**Work to be completed:** For each line below that includes the string "rectangle", show the whole line.

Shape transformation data

+-------+

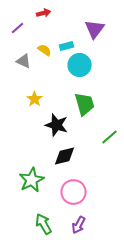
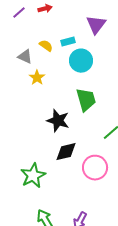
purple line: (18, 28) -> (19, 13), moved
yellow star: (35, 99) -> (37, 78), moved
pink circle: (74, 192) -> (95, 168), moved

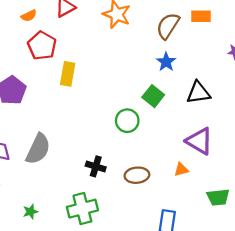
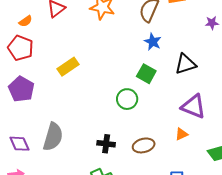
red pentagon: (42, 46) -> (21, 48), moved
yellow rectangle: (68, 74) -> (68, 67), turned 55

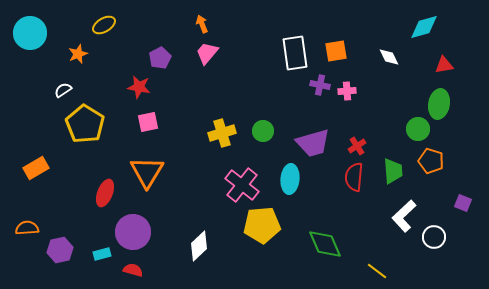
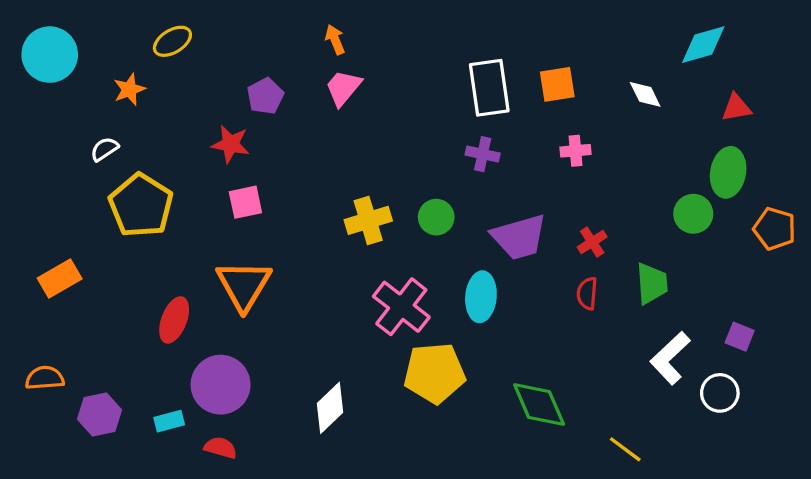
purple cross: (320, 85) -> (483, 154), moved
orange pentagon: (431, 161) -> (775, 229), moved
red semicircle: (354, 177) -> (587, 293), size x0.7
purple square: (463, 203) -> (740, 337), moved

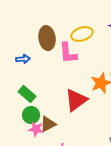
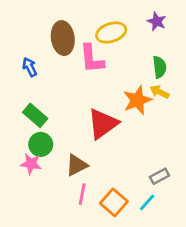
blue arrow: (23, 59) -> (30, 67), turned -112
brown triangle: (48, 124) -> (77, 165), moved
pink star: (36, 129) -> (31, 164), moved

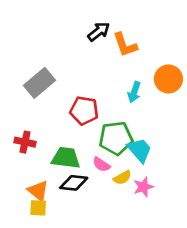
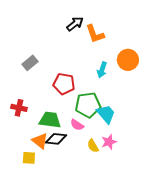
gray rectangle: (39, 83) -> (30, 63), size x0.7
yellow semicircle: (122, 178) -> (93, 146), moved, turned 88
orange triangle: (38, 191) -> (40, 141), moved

+-------+

**Reply to the task:**
yellow rectangle: (68, 74) -> (68, 67), turned 55
gray rectangle: (39, 83) -> (30, 63), size x0.7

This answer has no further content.